**Brief**
Print the complete set of entries exactly.

**Version difference data**
- Opening Delimiter -

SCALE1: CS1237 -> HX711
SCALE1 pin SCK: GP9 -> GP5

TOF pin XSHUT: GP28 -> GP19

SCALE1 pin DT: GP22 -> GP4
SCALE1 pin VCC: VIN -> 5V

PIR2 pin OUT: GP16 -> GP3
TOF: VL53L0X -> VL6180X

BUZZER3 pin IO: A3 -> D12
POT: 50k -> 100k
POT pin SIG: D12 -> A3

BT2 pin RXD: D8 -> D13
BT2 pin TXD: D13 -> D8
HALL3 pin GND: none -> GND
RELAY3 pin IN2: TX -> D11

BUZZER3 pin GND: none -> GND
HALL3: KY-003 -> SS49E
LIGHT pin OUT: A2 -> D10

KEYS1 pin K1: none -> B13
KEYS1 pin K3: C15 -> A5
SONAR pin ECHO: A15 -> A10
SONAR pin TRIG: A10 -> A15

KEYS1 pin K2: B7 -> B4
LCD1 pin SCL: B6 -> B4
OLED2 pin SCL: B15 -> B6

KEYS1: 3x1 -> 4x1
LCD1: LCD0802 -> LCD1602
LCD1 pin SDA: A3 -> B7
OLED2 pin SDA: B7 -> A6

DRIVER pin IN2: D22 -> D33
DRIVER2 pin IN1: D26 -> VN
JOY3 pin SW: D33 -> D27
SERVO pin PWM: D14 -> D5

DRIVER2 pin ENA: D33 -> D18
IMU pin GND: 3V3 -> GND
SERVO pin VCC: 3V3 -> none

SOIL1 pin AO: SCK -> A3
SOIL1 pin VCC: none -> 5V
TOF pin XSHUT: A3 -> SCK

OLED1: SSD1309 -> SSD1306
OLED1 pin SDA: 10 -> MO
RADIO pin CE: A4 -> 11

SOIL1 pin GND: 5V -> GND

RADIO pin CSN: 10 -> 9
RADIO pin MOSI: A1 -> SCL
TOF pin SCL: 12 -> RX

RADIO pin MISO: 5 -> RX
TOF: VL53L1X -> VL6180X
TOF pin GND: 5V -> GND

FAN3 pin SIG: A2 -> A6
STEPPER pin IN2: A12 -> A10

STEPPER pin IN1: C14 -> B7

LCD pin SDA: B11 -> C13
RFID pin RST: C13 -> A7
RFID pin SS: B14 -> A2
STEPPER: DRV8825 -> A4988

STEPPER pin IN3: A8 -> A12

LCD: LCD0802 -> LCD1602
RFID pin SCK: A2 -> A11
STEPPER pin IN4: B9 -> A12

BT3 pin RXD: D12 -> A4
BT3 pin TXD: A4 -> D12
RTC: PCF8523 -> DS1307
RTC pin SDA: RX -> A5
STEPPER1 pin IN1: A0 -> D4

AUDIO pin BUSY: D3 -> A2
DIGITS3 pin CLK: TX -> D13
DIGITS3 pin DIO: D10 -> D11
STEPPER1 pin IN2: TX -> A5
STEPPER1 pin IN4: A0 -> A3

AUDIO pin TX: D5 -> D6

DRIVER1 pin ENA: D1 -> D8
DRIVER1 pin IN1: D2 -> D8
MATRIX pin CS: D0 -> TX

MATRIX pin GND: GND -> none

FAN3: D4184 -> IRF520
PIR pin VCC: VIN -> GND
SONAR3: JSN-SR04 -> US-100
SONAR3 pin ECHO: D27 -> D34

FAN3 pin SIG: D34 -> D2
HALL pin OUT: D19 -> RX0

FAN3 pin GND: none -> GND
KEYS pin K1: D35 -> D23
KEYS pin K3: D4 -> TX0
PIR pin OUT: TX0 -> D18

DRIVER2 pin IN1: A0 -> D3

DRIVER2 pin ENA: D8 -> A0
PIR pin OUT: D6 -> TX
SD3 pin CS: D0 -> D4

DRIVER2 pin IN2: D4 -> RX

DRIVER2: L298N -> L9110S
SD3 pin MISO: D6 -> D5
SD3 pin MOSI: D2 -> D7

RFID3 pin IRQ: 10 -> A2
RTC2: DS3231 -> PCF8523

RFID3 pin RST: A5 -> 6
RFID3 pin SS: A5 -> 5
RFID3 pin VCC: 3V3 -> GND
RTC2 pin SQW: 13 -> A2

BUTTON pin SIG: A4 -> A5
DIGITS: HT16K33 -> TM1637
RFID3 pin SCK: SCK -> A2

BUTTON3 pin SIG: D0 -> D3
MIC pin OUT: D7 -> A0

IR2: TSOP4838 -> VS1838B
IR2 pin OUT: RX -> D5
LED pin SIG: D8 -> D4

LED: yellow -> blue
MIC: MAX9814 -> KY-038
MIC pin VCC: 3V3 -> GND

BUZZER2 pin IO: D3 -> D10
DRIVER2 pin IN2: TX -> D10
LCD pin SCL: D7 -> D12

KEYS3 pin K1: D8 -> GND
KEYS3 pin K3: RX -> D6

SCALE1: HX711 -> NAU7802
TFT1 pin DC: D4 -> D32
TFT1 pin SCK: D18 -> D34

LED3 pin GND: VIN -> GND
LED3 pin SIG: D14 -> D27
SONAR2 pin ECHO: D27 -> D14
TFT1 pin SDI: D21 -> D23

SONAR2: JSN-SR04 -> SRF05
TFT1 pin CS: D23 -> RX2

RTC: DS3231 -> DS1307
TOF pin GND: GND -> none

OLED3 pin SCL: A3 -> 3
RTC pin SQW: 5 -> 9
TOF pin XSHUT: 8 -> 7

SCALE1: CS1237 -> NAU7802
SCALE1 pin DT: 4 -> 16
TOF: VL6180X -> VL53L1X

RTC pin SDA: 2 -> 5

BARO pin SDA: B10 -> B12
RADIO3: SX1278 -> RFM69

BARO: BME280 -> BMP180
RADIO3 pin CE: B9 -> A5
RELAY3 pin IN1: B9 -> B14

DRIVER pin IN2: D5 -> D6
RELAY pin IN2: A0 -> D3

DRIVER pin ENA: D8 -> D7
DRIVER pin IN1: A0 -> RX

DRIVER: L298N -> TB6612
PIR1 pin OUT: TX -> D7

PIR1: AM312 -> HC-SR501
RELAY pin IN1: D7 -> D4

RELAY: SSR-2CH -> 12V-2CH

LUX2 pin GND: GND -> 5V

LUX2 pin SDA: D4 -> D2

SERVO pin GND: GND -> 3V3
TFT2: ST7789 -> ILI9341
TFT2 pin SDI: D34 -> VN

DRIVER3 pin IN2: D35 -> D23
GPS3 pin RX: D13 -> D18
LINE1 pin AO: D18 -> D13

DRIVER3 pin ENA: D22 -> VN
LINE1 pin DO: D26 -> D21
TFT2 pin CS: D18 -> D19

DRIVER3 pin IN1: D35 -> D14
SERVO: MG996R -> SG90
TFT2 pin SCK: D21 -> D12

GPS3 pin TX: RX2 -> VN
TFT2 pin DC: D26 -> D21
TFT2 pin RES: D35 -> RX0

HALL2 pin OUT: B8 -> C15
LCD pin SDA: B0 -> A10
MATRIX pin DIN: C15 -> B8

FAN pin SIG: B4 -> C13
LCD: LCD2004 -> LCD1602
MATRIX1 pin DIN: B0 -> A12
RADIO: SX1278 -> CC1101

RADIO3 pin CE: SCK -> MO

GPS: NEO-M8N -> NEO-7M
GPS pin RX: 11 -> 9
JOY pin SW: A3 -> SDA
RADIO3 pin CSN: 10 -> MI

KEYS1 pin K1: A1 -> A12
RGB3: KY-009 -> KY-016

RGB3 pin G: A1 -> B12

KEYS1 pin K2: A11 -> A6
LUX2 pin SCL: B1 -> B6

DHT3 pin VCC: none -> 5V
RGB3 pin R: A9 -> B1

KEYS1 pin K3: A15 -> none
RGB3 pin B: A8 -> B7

- Closing Delimiter -

**Written answer**
SCALE1: CS1237 -> HX711
SCALE1 pin SCK: GP9 -> GP5

TOF pin XSHUT: GP28 -> GP19

SCALE1 pin DT: GP22 -> GP4
SCALE1 pin VCC: VIN -> 5V

PIR2 pin OUT: GP16 -> GP3
TOF: VL53L0X -> VL6180X

BUZZER3 pin IO: A3 -> D12
POT: 50k -> 100k
POT pin SIG: D12 -> A3

BT2 pin RXD: D8 -> D13
BT2 pin TXD: D13 -> D8
HALL3 pin GND: none -> GND
RELAY3 pin IN2: TX -> D11

BUZZER3 pin GND: none -> GND
HALL3: KY-003 -> SS49E
LIGHT pin OUT: A2 -> D10

KEYS1 pin K1: none -> B13
KEYS1 pin K3: C15 -> A5
SONAR pin ECHO: A15 -> A10
SONAR pin TRIG: A10 -> A15

KEYS1 pin K2: B7 -> B4
LCD1 pin SCL: B6 -> B4
OLED2 pin SCL: B15 -> B6

KEYS1: 3x1 -> 4x1
LCD1: LCD0802 -> LCD1602
LCD1 pin SDA: A3 -> B7
OLED2 pin SDA: B7 -> A6

DRIVER pin IN2: D22 -> D33
DRIVER2 pin IN1: D26 -> VN
JOY3 pin SW: D33 -> D27
SERVO pin PWM: D14 -> D5

DRIVER2 pin ENA: D33 -> D18
IMU pin GND: 3V3 -> GND
SERVO pin VCC: 3V3 -> none

SOIL1 pin AO: SCK -> A3
SOIL1 pin VCC: none -> 5V
TOF pin XSHUT: A3 -> SCK

OLED1: SSD1309 -> SSD1306
OLED1 pin SDA: 10 -> MO
RADIO pin CE: A4 -> 11

SOIL1 pin GND: 5V -> GND

RADIO pin CSN: 10 -> 9
RADIO pin MOSI: A1 -> SCL
TOF pin SCL: 12 -> RX

RADIO pin MISO: 5 -> RX
TOF: VL53L1X -> VL6180X
TOF pin GND: 5V -> GND

FAN3 pin SIG: A2 -> A6
STEPPER pin IN2: A12 -> A10

STEPPER pin IN1: C14 -> B7

LCD pin SDA: B11 -> C13
RFID pin RST: C13 -> A7
RFID pin SS: B14 -> A2
STEPPER: DRV8825 -> A4988

STEPPER pin IN3: A8 -> A12

LCD: LCD0802 -> LCD1602
RFID pin SCK: A2 -> A11
STEPPER pin IN4: B9 -> A12

BT3 pin RXD: D12 -> A4
BT3 pin TXD: A4 -> D12
RTC: PCF8523 -> DS1307
RTC pin SDA: RX -> A5
STEPPER1 pin IN1: A0 -> D4

AUDIO pin BUSY: D3 -> A2
DIGITS3 pin CLK: TX -> D13
DIGITS3 pin DIO: D10 -> D11
STEPPER1 pin IN2: TX -> A5
STEPPER1 pin IN4: A0 -> A3

AUDIO pin TX: D5 -> D6

DRIVER1 pin ENA: D1 -> D8
DRIVER1 pin IN1: D2 -> D8
MATRIX pin CS: D0 -> TX

MATRIX pin GND: GND -> none

FAN3: D4184 -> IRF520
PIR pin VCC: VIN -> GND
SONAR3: JSN-SR04 -> US-100
SONAR3 pin ECHO: D27 -> D34

FAN3 pin SIG: D34 -> D2
HALL pin OUT: D19 -> RX0

FAN3 pin GND: none -> GND
KEYS pin K1: D35 -> D23
KEYS pin K3: D4 -> TX0
PIR pin OUT: TX0 -> D18

DRIVER2 pin IN1: A0 -> D3

DRIVER2 pin ENA: D8 -> A0
PIR pin OUT: D6 -> TX
SD3 pin CS: D0 -> D4

DRIVER2 pin IN2: D4 -> RX

DRIVER2: L298N -> L9110S
SD3 pin MISO: D6 -> D5
SD3 pin MOSI: D2 -> D7

RFID3 pin IRQ: 10 -> A2
RTC2: DS3231 -> PCF8523

RFID3 pin RST: A5 -> 6
RFID3 pin SS: A5 -> 5
RFID3 pin VCC: 3V3 -> GND
RTC2 pin SQW: 13 -> A2

BUTTON pin SIG: A4 -> A5
DIGITS: HT16K33 -> TM1637
RFID3 pin SCK: SCK -> A2

BUTTON3 pin SIG: D0 -> D3
MIC pin OUT: D7 -> A0

IR2: TSOP4838 -> VS1838B
IR2 pin OUT: RX -> D5
LED pin SIG: D8 -> D4

LED: yellow -> blue
MIC: MAX9814 -> KY-038
MIC pin VCC: 3V3 -> GND

BUZZER2 pin IO: D3 -> D10
DRIVER2 pin IN2: TX -> D10
LCD pin SCL: D7 -> D12

KEYS3 pin K1: D8 -> GND
KEYS3 pin K3: RX -> D6

SCALE1: HX711 -> NAU7802
TFT1 pin DC: D4 -> D32
TFT1 pin SCK: D18 -> D34

LED3 pin GND: VIN -> GND
LED3 pin SIG: D14 -> D27
SONAR2 pin ECHO: D27 -> D14
TFT1 pin SDI: D21 -> D23

SONAR2: JSN-SR04 -> SRF05
TFT1 pin CS: D23 -> RX2

RTC: DS3231 -> DS1307
TOF pin GND: GND -> none

OLED3 pin SCL: A3 -> 3
RTC pin SQW: 5 -> 9
TOF pin XSHUT: 8 -> 7

SCALE1: CS1237 -> NAU7802
SCALE1 pin DT: 4 -> 16
TOF: VL6180X -> VL53L1X

RTC pin SDA: 2 -> 5

BARO pin SDA: B10 -> B12
RADIO3: SX1278 -> RFM69

BARO: BME280 -> BMP180
RADIO3 pin CE: B9 -> A5
RELAY3 pin IN1: B9 -> B14

DRIVER pin IN2: D5 -> D6
RELAY pin IN2: A0 -> D3

DRIVER pin ENA: D8 -> D7
DRIVER pin IN1: A0 -> RX

DRIVER: L298N -> TB6612
PIR1 pin OUT: TX -> D7

PIR1: AM312 -> HC-SR501
RELAY pin IN1: D7 -> D4

RELAY: SSR-2CH -> 12V-2CH

LUX2 pin GND: GND -> 5V

LUX2 pin SDA: D4 -> D2

SERVO pin GND: GND -> 3V3
TFT2: ST7789 -> ILI9341
TFT2 pin SDI: D34 -> VN

DRIVER3 pin IN2: D35 -> D23
GPS3 pin RX: D13 -> D18
LINE1 pin AO: D18 -> D13

DRIVER3 pin ENA: D22 -> VN
LINE1 pin DO: D26 -> D21
TFT2 pin CS: D18 -> D19

DRIVER3 pin IN1: D35 -> D14
SERVO: MG996R -> SG90
TFT2 pin SCK: D21 -> D12

GPS3 pin TX: RX2 -> VN
TFT2 pin DC: D26 -> D21
TFT2 pin RES: D35 -> RX0

HALL2 pin OUT: B8 -> C15
LCD pin SDA: B0 -> A10
MATRIX pin DIN: C15 -> B8

FAN pin SIG: B4 -> C13
LCD: LCD2004 -> LCD1602
MATRIX1 pin DIN: B0 -> A12
RADIO: SX1278 -> CC1101

RADIO3 pin CE: SCK -> MO

GPS: NEO-M8N -> NEO-7M
GPS pin RX: 11 -> 9
JOY pin SW: A3 -> SDA
RADIO3 pin CSN: 10 -> MI

KEYS1 pin K1: A1 -> A12
RGB3: KY-009 -> KY-016

RGB3 pin G: A1 -> B12

KEYS1 pin K2: A11 -> A6
LUX2 pin SCL: B1 -> B6

DHT3 pin VCC: none -> 5V
RGB3 pin R: A9 -> B1

KEYS1 pin K3: A15 -> none
RGB3 pin B: A8 -> B7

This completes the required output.